### GIVEN RECORDS

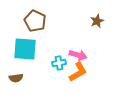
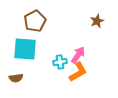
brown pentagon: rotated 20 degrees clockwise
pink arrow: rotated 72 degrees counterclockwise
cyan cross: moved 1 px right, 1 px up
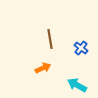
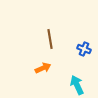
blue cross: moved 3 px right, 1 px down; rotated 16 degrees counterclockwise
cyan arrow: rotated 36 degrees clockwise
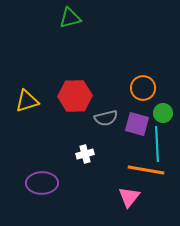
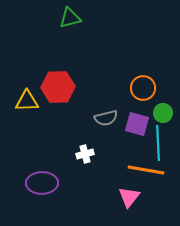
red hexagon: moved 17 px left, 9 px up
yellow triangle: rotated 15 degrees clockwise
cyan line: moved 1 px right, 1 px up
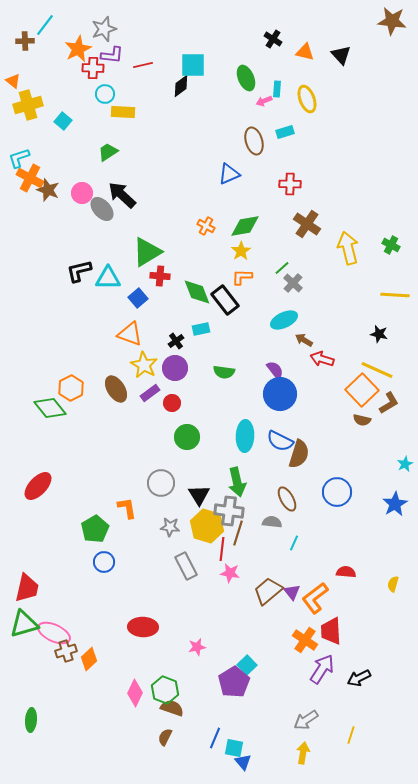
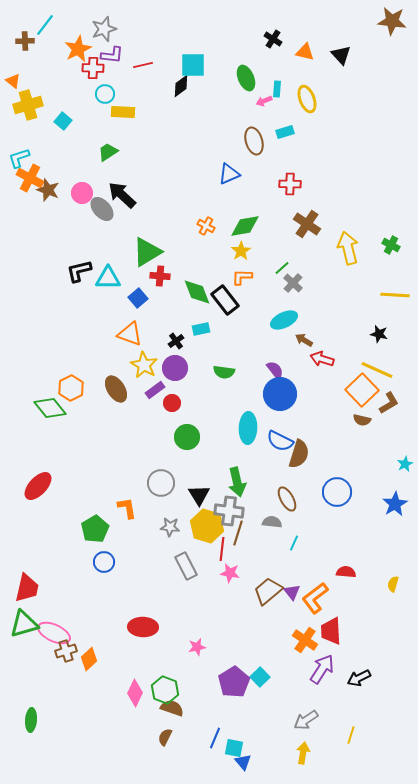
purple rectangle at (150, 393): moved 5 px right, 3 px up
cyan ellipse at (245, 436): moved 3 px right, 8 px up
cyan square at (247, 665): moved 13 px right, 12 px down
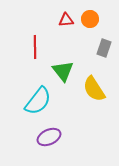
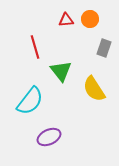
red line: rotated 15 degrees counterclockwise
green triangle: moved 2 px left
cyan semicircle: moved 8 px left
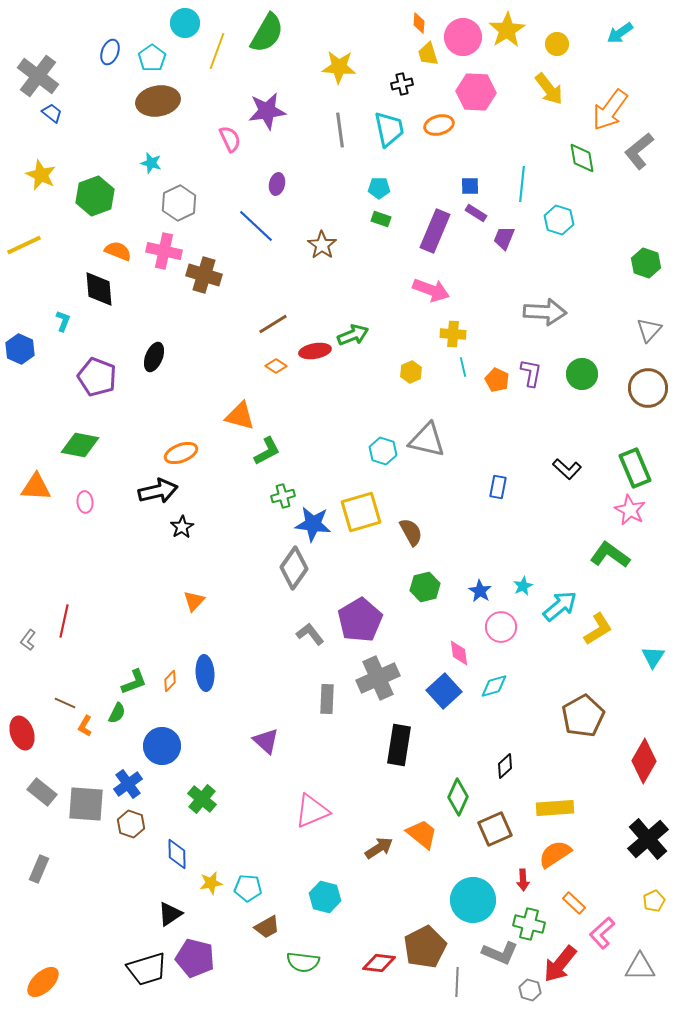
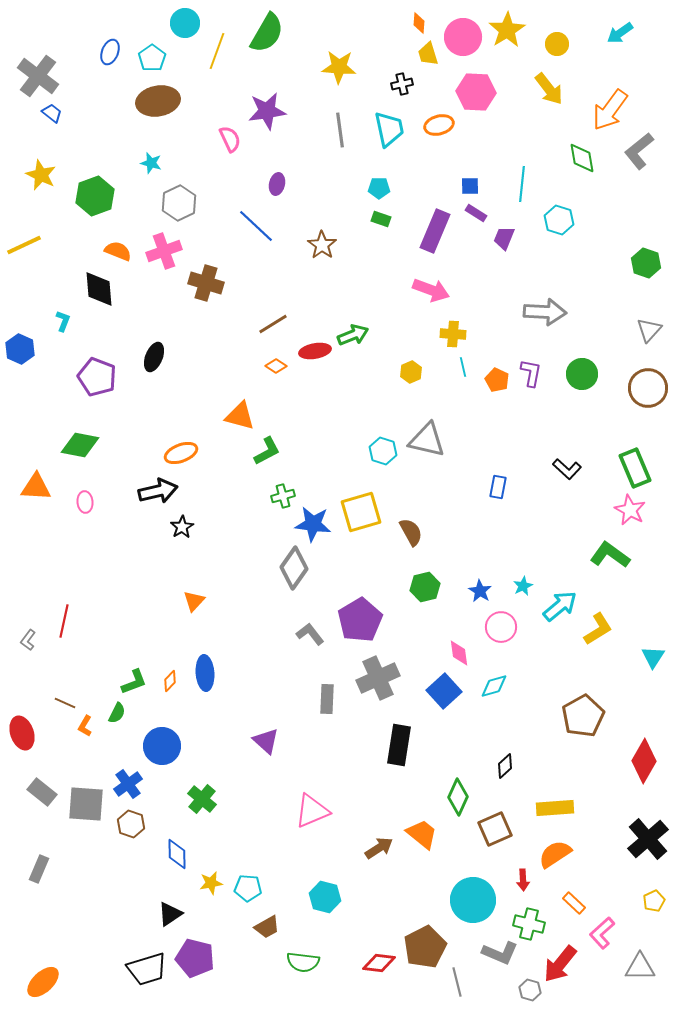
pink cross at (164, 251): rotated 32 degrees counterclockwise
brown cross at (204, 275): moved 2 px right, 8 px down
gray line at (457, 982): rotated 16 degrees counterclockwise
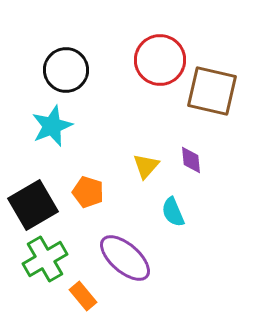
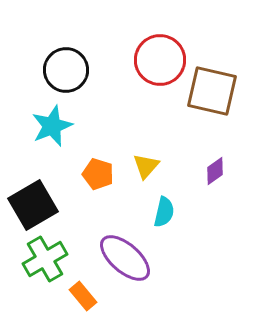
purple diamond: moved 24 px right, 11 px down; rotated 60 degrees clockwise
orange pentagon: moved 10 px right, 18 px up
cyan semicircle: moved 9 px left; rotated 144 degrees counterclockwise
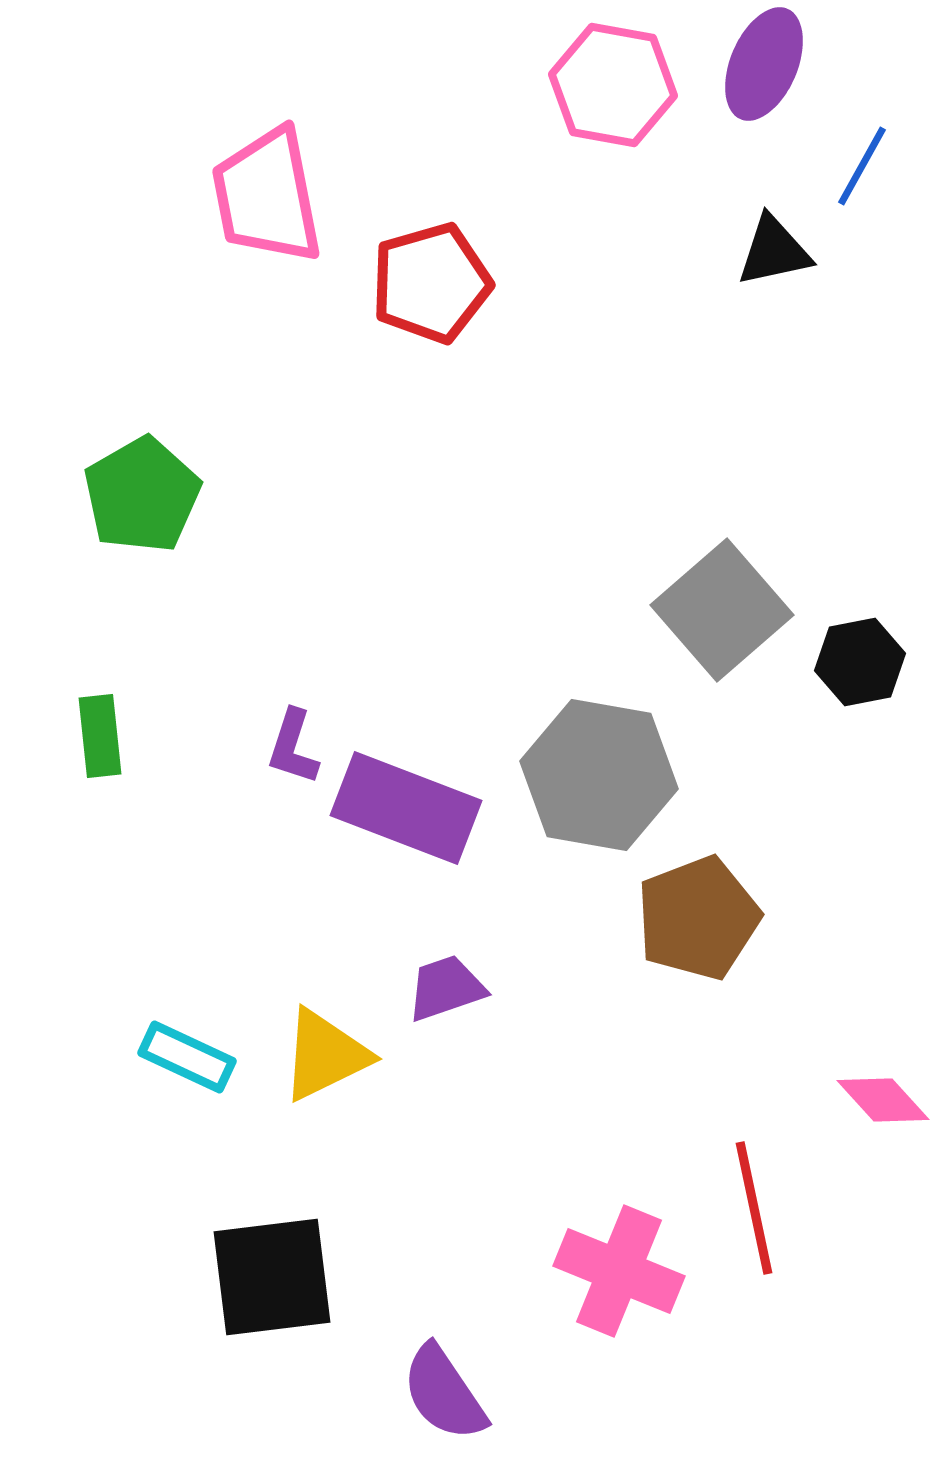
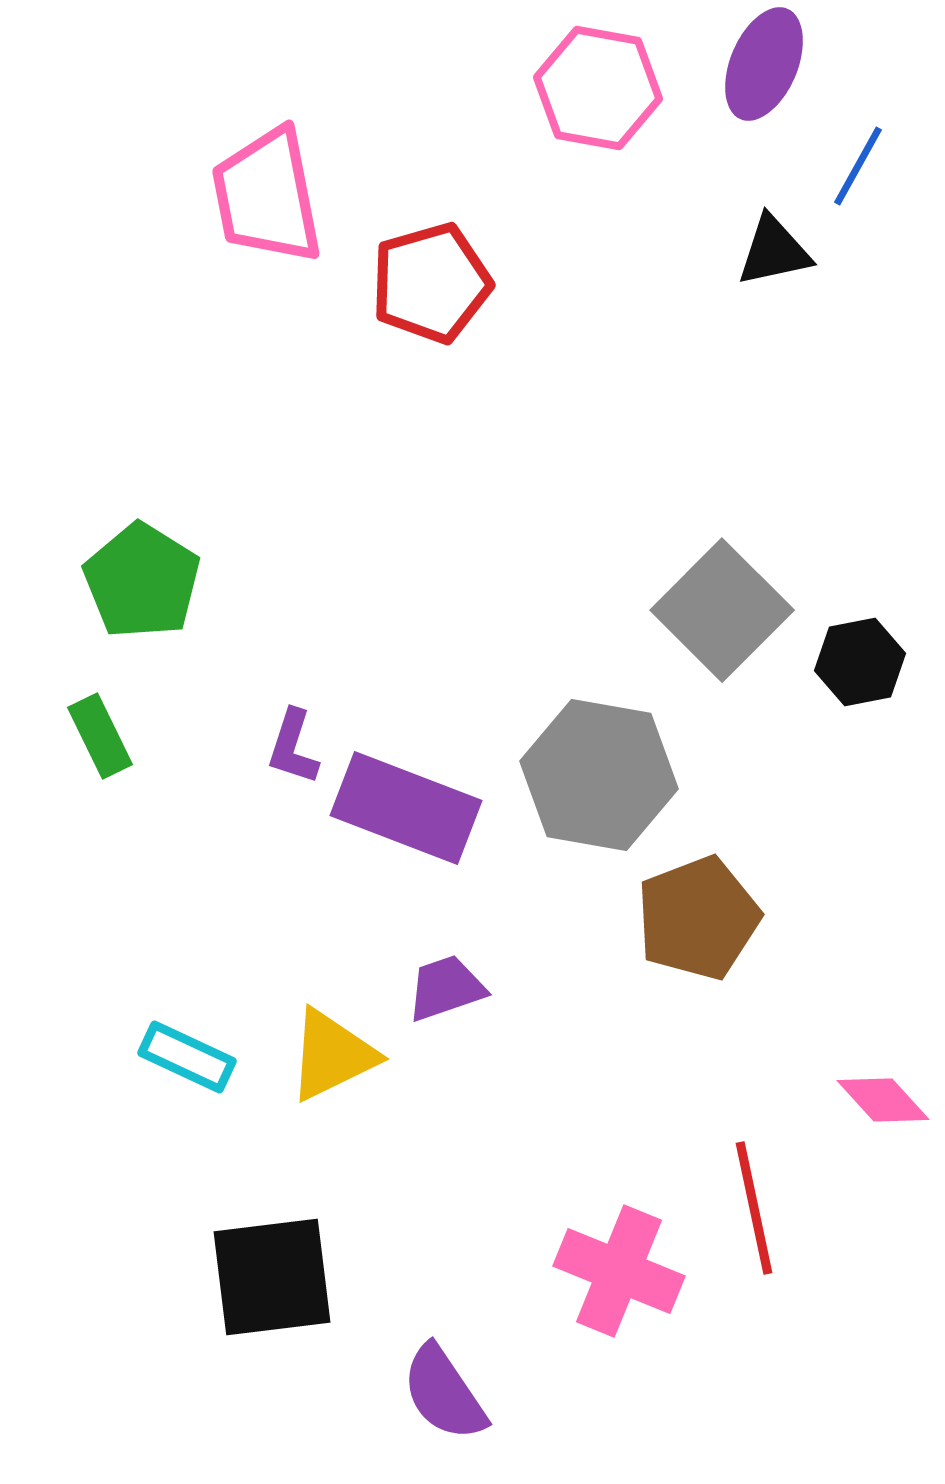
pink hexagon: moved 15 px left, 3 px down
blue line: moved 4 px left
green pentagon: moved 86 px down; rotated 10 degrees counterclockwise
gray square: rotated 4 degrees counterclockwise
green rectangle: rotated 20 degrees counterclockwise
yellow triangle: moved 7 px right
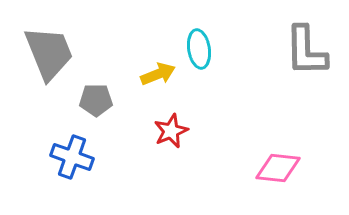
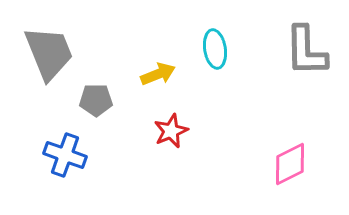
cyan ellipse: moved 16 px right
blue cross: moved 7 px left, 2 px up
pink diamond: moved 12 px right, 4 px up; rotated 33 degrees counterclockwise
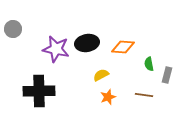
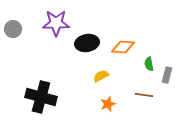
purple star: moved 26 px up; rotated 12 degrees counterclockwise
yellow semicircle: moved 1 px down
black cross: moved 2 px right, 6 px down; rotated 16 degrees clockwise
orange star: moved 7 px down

######

* **ACTION ITEM**
The records above should be reproduced exactly, with the pictures omitted.

* **REPLY TO THE EXERCISE**
brown pentagon: rotated 20 degrees clockwise
pink arrow: rotated 72 degrees counterclockwise
cyan cross: moved 1 px right, 1 px up
blue cross: moved 3 px right, 1 px down; rotated 16 degrees counterclockwise
cyan arrow: rotated 36 degrees clockwise
red hexagon: moved 17 px left, 9 px up
yellow triangle: rotated 15 degrees clockwise
cyan line: moved 1 px right, 1 px up
purple rectangle at (150, 393): moved 5 px right, 3 px up
cyan ellipse at (245, 436): moved 3 px right, 8 px up
cyan square at (247, 665): moved 13 px right, 12 px down
red line: rotated 15 degrees counterclockwise
green triangle: moved 2 px left
cyan semicircle: moved 8 px left
pink cross at (164, 251): rotated 32 degrees counterclockwise
brown cross at (204, 275): moved 2 px right, 8 px down
gray line at (457, 982): rotated 16 degrees counterclockwise
purple diamond: moved 24 px right, 11 px down; rotated 60 degrees clockwise
orange pentagon: moved 10 px right, 18 px up
cyan semicircle: moved 9 px left; rotated 144 degrees counterclockwise
pink hexagon: moved 15 px left, 3 px down
blue line: moved 4 px left
green pentagon: moved 86 px down; rotated 10 degrees counterclockwise
gray square: rotated 4 degrees counterclockwise
green rectangle: rotated 20 degrees counterclockwise
yellow triangle: moved 7 px right
cyan ellipse: moved 16 px right
blue cross: moved 7 px left, 2 px up
pink diamond: moved 12 px right, 4 px up; rotated 33 degrees counterclockwise
purple star: moved 26 px up; rotated 12 degrees counterclockwise
yellow semicircle: moved 1 px down
black cross: moved 2 px right, 6 px down; rotated 16 degrees clockwise
orange star: moved 7 px down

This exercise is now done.